# Your assignment
Up to and including the line containing "gray diamond: (74, 209) -> (68, 154), moved", retype each line of the listing below exactly, beginning with the first.

# Records for the task
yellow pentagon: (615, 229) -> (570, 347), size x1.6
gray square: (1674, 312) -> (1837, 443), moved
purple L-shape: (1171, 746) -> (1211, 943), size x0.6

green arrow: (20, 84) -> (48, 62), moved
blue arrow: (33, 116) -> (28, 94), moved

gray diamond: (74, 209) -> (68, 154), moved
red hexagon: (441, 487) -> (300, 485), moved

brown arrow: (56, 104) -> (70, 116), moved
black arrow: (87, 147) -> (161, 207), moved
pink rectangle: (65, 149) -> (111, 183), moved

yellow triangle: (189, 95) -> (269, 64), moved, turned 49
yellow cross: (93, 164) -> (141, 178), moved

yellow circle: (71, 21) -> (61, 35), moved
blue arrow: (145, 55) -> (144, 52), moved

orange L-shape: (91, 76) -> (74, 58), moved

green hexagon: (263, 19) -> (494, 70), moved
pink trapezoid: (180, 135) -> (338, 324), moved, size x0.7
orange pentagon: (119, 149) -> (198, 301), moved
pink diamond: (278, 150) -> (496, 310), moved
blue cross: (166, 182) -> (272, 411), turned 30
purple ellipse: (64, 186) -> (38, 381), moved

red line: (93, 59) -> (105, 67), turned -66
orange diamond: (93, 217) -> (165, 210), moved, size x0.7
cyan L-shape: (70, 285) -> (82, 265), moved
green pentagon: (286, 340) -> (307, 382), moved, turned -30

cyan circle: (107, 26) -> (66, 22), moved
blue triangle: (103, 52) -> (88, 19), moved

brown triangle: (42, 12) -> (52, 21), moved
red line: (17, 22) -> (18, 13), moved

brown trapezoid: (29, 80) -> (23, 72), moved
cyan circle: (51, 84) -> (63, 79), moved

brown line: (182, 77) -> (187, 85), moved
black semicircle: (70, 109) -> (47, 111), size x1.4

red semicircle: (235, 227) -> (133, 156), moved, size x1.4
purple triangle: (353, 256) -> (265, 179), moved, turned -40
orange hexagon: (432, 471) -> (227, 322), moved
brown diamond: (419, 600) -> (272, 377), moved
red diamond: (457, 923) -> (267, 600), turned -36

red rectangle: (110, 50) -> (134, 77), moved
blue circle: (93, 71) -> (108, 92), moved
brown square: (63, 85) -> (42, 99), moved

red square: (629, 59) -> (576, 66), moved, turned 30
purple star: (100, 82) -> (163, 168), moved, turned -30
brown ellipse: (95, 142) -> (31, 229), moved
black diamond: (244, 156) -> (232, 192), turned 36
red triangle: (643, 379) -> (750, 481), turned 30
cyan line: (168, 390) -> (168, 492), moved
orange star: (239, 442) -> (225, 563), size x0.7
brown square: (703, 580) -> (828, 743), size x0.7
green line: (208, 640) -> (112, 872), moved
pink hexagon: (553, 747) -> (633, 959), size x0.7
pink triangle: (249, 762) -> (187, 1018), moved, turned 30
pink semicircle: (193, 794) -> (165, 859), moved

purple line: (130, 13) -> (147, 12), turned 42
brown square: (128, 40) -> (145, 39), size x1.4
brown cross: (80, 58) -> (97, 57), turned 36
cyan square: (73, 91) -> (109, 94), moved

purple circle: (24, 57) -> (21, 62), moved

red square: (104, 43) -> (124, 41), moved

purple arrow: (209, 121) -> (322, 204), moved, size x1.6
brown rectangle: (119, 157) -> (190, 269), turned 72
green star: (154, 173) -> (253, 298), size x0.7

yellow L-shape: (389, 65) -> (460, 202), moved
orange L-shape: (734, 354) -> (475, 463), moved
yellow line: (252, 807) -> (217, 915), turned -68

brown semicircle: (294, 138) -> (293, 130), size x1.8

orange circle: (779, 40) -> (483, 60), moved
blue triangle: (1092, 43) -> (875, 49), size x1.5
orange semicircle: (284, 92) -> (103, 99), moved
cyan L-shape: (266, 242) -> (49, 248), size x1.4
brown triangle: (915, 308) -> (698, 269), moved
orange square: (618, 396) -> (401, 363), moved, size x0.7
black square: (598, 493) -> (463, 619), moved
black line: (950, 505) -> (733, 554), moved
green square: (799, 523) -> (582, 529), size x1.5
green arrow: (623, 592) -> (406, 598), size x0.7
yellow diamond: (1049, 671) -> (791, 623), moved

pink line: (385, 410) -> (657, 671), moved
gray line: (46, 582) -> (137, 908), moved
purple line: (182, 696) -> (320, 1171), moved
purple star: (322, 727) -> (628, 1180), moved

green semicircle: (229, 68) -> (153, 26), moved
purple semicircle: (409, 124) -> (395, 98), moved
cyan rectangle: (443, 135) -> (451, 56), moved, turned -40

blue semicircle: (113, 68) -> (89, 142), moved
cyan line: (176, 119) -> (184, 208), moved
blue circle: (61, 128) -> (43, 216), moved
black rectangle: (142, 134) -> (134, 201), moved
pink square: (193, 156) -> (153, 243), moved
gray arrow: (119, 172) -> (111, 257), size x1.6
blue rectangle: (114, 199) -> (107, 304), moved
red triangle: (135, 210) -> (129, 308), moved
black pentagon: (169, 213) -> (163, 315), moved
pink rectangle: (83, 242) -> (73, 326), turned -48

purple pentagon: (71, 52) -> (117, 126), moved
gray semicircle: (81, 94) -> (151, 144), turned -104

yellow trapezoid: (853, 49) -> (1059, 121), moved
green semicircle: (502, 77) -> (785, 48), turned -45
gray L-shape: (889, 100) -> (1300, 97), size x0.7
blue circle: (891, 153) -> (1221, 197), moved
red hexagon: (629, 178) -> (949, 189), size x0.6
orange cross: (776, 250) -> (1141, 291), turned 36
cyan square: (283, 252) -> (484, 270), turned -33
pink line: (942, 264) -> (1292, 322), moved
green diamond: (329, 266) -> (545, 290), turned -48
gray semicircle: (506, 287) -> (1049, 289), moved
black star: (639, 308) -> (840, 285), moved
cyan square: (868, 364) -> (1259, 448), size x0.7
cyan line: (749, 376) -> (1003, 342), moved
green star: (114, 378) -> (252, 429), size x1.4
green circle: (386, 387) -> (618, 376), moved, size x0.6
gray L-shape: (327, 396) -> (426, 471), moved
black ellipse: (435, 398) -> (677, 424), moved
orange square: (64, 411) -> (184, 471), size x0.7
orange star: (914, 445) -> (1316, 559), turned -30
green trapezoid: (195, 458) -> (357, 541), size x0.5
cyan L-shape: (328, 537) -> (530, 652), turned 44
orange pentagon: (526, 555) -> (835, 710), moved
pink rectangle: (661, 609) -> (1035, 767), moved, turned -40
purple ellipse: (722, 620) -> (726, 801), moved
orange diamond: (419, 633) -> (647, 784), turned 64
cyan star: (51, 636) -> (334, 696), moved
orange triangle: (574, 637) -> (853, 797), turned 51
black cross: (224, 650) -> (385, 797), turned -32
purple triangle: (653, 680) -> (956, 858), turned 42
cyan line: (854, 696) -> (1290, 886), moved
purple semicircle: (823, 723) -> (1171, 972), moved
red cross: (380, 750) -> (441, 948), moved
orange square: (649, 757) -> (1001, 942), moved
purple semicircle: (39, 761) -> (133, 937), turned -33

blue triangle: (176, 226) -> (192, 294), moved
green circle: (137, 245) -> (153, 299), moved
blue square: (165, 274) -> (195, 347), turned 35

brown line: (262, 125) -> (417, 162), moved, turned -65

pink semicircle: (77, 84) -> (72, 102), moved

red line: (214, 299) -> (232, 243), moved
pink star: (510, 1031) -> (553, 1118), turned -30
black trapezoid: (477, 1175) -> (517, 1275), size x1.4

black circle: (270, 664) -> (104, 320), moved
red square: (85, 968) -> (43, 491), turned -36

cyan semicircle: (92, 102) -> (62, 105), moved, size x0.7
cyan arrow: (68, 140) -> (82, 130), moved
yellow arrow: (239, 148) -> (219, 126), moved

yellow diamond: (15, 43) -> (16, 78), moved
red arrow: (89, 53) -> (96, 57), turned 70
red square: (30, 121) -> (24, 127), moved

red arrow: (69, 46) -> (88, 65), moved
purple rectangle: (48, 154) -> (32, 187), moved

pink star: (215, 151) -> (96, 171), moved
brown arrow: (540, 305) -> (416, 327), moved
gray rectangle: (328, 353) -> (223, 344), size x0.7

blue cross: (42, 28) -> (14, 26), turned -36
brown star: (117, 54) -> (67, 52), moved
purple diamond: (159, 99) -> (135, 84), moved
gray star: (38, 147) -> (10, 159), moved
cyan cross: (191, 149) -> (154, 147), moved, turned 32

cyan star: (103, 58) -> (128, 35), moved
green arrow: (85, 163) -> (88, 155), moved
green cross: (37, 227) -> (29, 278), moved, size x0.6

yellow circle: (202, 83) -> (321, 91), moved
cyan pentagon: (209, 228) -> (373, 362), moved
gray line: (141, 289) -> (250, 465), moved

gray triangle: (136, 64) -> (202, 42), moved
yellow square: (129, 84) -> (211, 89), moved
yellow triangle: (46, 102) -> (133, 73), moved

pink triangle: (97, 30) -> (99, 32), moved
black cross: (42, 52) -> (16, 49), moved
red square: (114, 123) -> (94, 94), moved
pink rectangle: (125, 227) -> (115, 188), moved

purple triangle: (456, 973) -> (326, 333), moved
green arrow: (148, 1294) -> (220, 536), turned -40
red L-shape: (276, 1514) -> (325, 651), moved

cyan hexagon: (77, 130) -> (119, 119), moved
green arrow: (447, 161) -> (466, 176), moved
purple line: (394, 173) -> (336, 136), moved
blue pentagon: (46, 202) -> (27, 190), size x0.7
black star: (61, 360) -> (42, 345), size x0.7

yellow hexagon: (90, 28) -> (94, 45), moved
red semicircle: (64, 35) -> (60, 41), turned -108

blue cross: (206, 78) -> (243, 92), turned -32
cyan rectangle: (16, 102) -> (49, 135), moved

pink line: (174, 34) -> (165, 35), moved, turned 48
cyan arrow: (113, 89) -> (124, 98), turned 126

# Task result
yellow pentagon: (615, 229) -> (570, 347), size x1.6
gray square: (1674, 312) -> (1837, 443), moved
purple L-shape: (1171, 746) -> (1211, 943), size x0.6

green arrow: (20, 84) -> (48, 62), moved
blue arrow: (33, 116) -> (28, 94), moved

gray diamond: (74, 209) -> (68, 154), moved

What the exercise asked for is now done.